══ MATERIALS PROVIDED
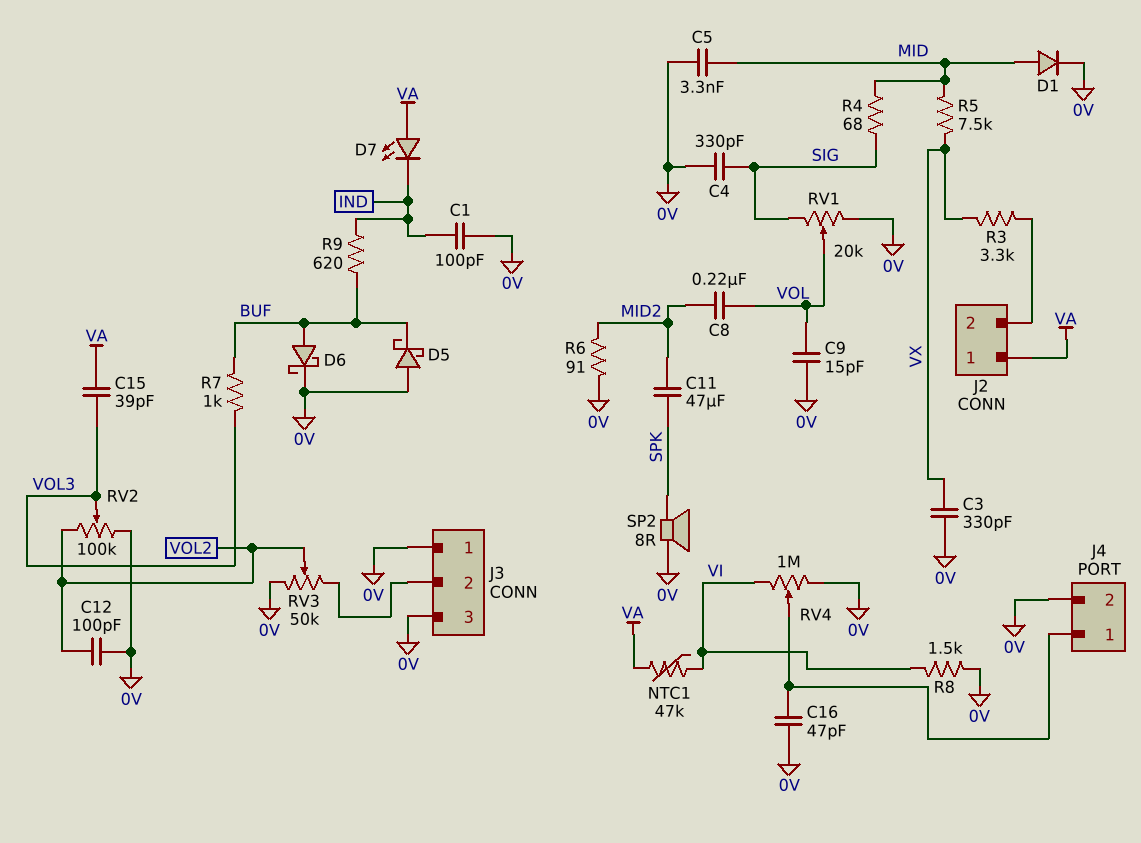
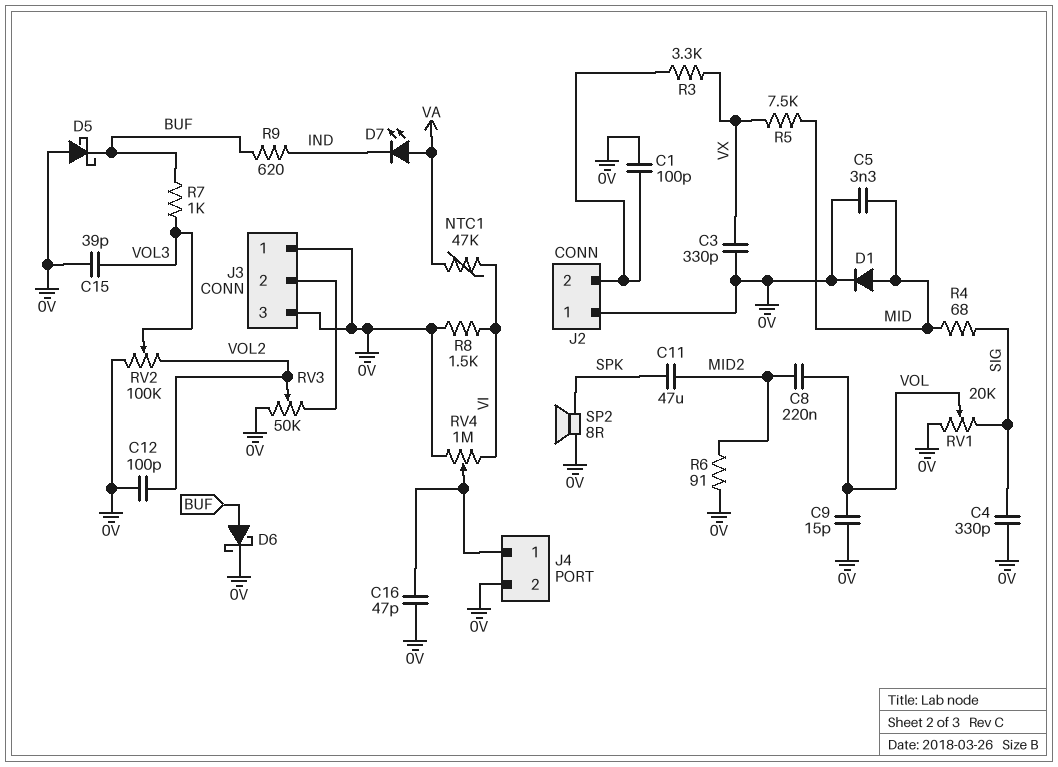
C1: 100pF (0V, IND) -> 100pF (0V, J2/2)
C15: 39pF (VA, VOL3) -> 39pF (0V, VOL3)
J2 pin 1: VA -> 0V

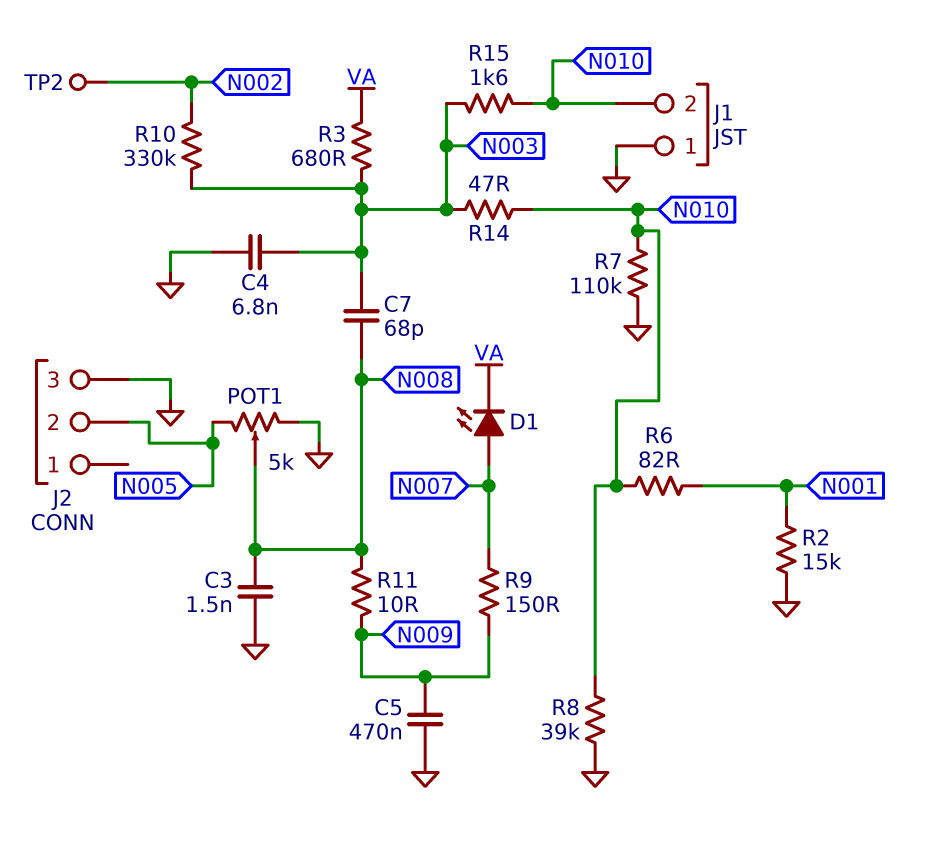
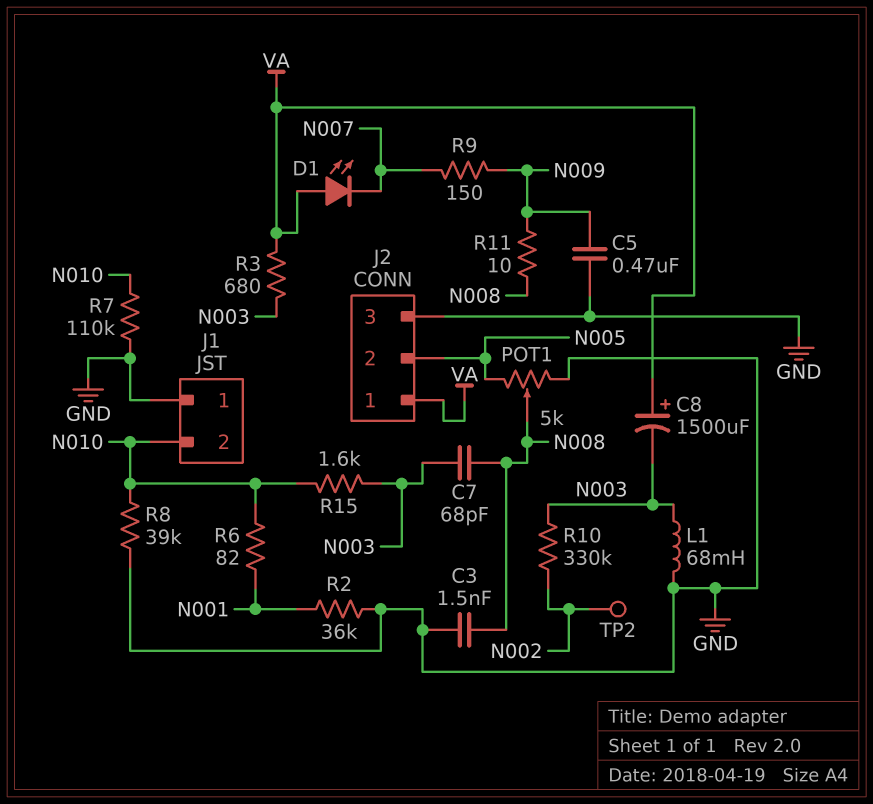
C4: 6.8nF (GND, N003) -> none
C8: none -> 1500uF (plus VA, minus N003)
D1: LED (A N007, K VA) -> LED (A VA, K N007)
J2 pin 1: none -> VA
L1: none -> 68mH (GND, N003)
R2: 15k (GND, N001) -> 36k (GND, N001)
R14: 47 (N003, N010) -> none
════
# ACTIVITY
Report only how many lines in the records contain the word "none".

# PROBLEM SOLUTION
5